In the listing, find every line that has the string "star" and copy it.
[Records for processing]
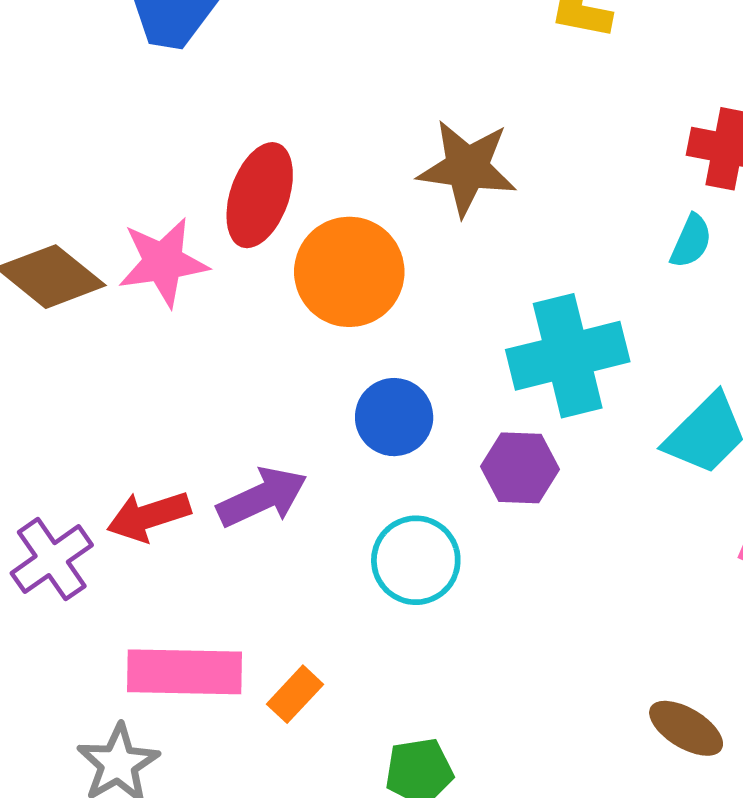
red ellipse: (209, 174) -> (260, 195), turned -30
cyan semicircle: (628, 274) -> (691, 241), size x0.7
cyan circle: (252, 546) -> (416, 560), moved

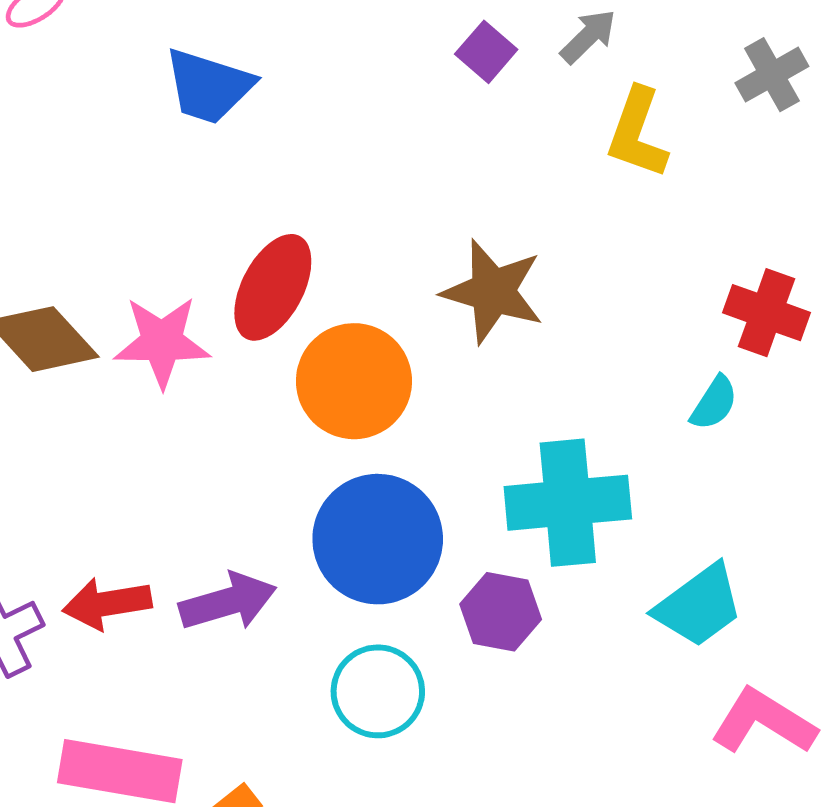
blue circle: (394, 417) -> (378, 539), size x1.6

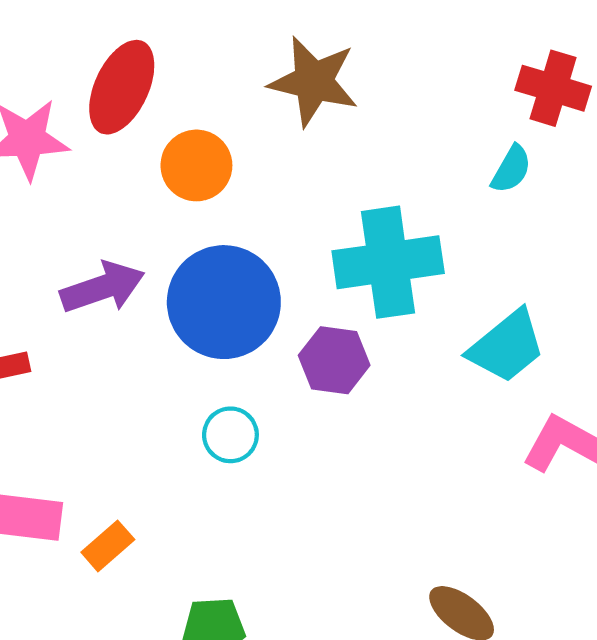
orange circle: (354, 381) -> (196, 165), size x0.7
purple arrow: (228, 602) -> (102, 287), moved
cyan circle: (378, 691) -> (230, 435), size x0.7

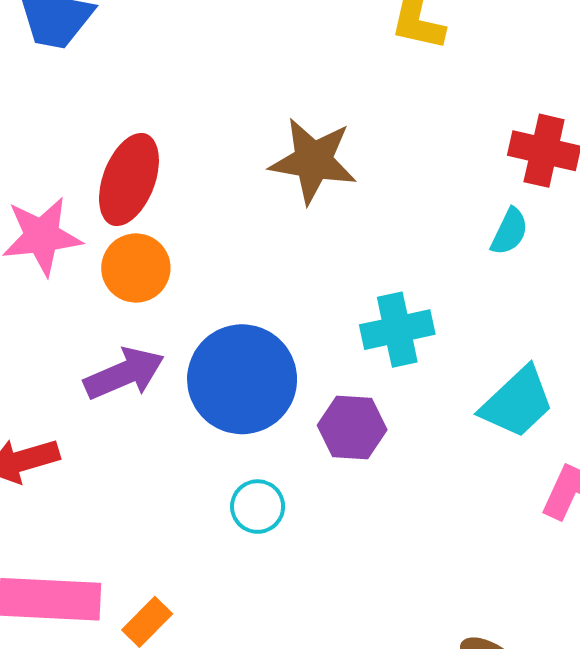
orange circle: (196, 165) -> (136, 268), moved
cyan cross: (388, 262) -> (397, 330), size x0.7

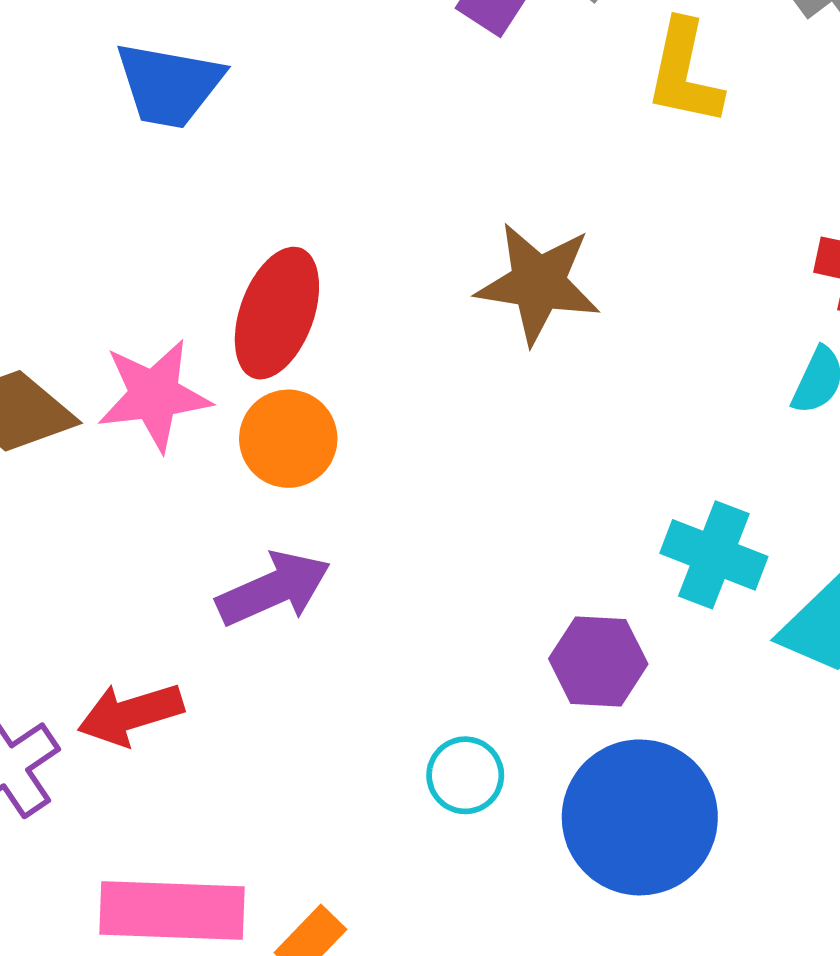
cyan cross: (397, 330) -> (714, 555), moved, turned 34
blue circle: (242, 379) -> (640, 817), moved

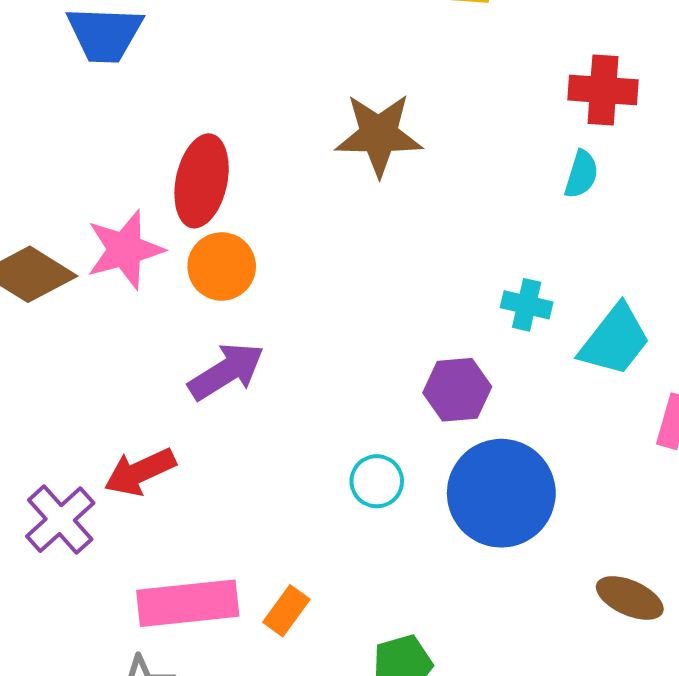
cyan cross: (714, 555) -> (527, 305), size x0.7

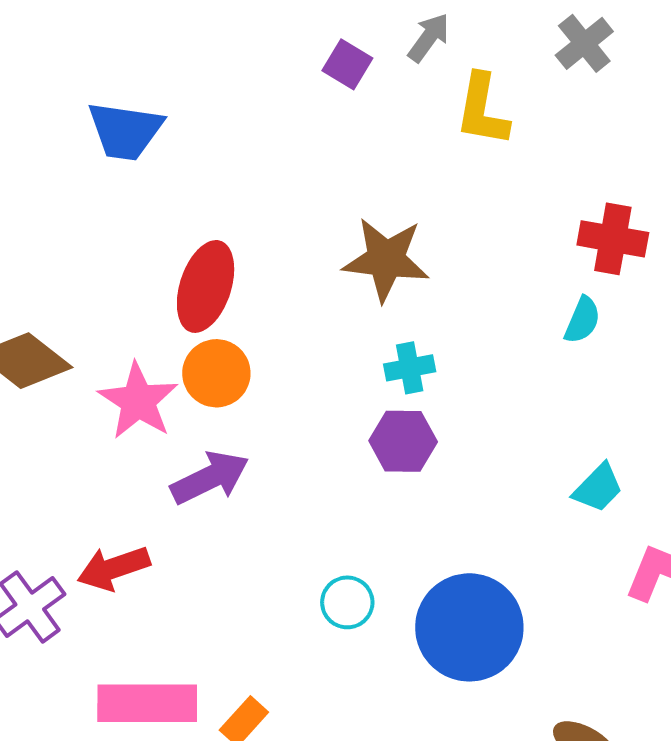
pink star: (125, 250) -> (138, 401), moved, turned -30
cyan cross: (527, 305) -> (410, 368), moved, turned -30
cyan trapezoid: (615, 340) -> (598, 488), size x0.7
purple hexagon: (457, 390) -> (403, 441), moved

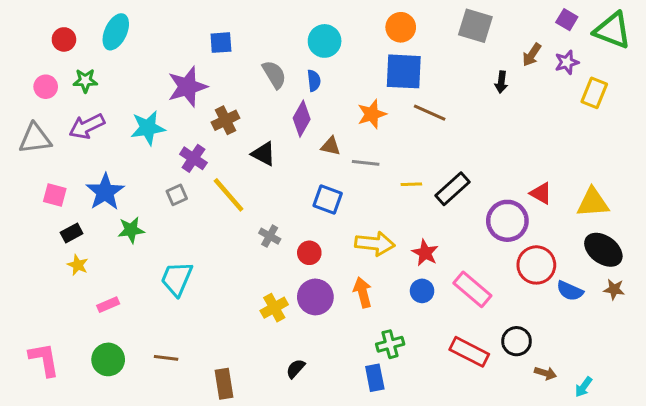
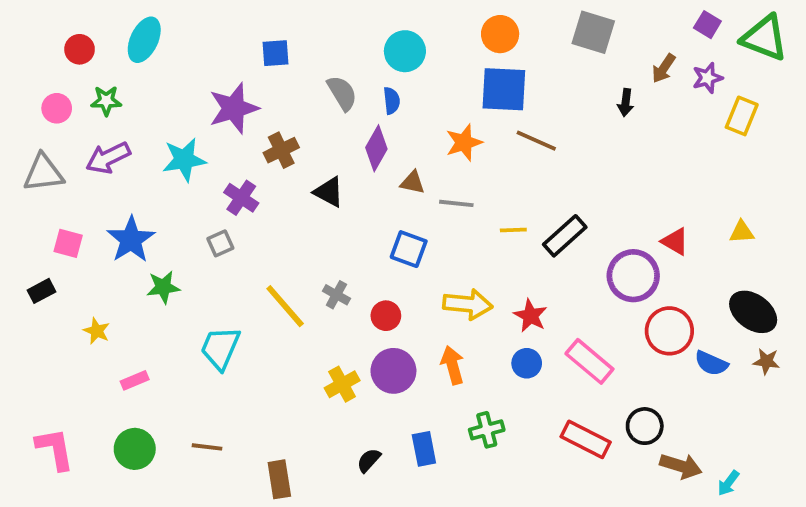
yellow line: (229, 195) -> (285, 306), moved
yellow triangle: (593, 203) -> (742, 232), moved, size x0.6
black rectangle: (72, 233) -> (41, 291), moved
brown arrow: (545, 373) -> (681, 466), size x1.5
blue rectangle: (375, 378) -> (424, 449), moved

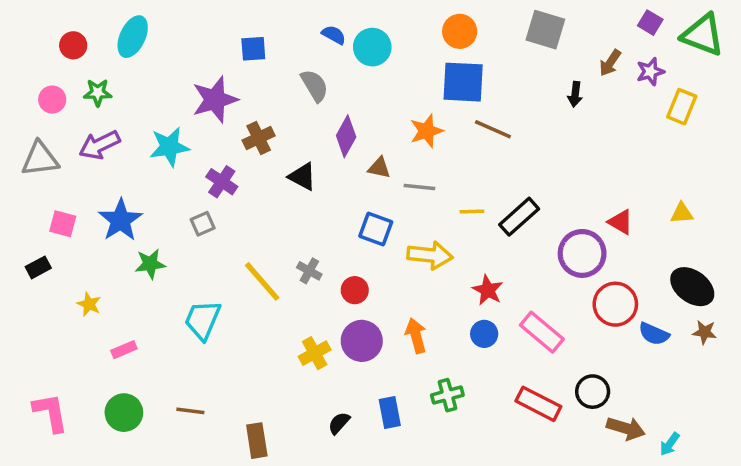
blue semicircle: (392, 101) -> (334, 35), moved, turned -55
yellow arrow: (468, 304) -> (430, 255), moved

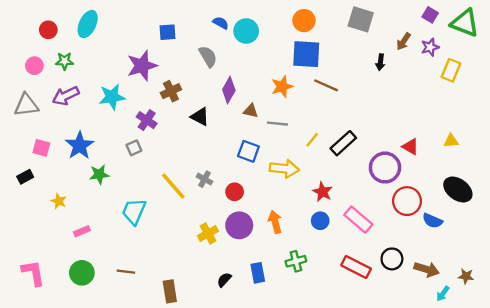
yellow line: (472, 211) -> (312, 140), turned -49
brown star: (705, 332) -> (466, 276), moved
brown arrow: (626, 428) -> (427, 269), moved

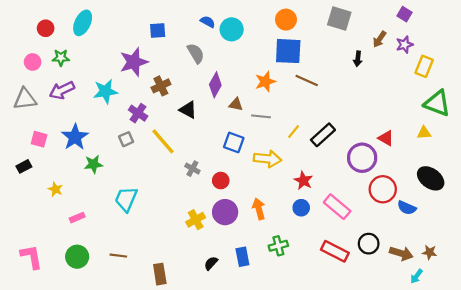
green triangle: (465, 23) -> (437, 103), moved
yellow line: (173, 186) -> (163, 141), moved
brown star: (466, 276) -> (430, 252), moved

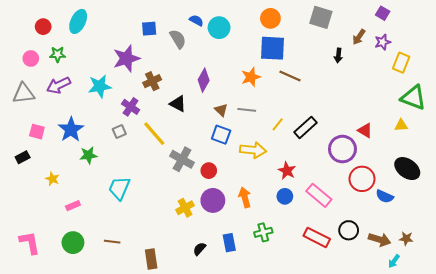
gray semicircle: (196, 53) -> (178, 39), moved
brown triangle: (236, 104) -> (221, 110), moved, turned 32
gray cross: (192, 169) -> (182, 159), size x1.6

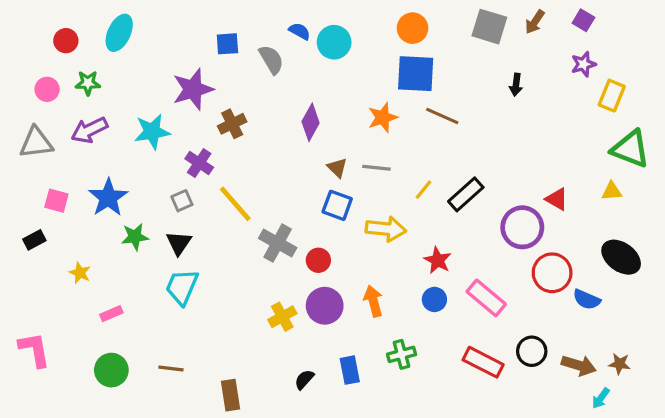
brown arrow: (359, 37) -> (535, 22), moved
black triangle: (178, 104) -> (179, 243), moved, turned 36
pink L-shape: (30, 243) -> (34, 350), moved

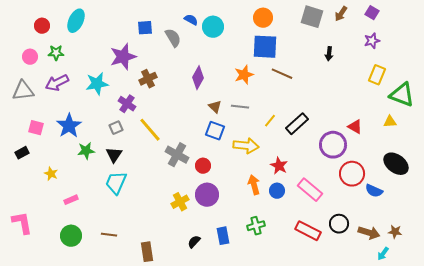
yellow rectangle: (612, 96) -> (377, 75), moved
orange arrow: (373, 301) -> (254, 185), moved

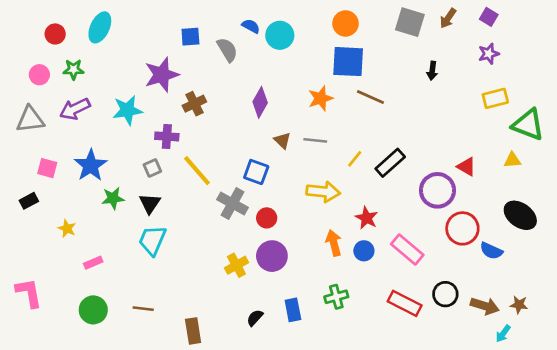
yellow rectangle: (377, 75) -> (495, 98), turned 54
purple cross: (127, 104) -> (167, 136), turned -30
blue square: (215, 131) -> (256, 172), moved

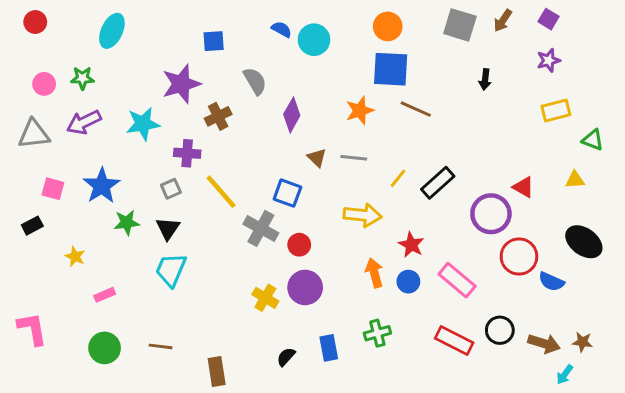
red circle: (55, 34) -> (35, 22), moved
gray semicircle: (227, 50) -> (255, 81), moved
green triangle: (528, 125) -> (593, 140), size x0.6
yellow cross: (236, 265) -> (265, 298), turned -30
[/Records for processing]
**Task solution**.
pink star: (125, 250) -> (138, 401), moved, turned -30
brown star: (705, 332) -> (466, 276), moved
brown star: (466, 276) -> (430, 252), moved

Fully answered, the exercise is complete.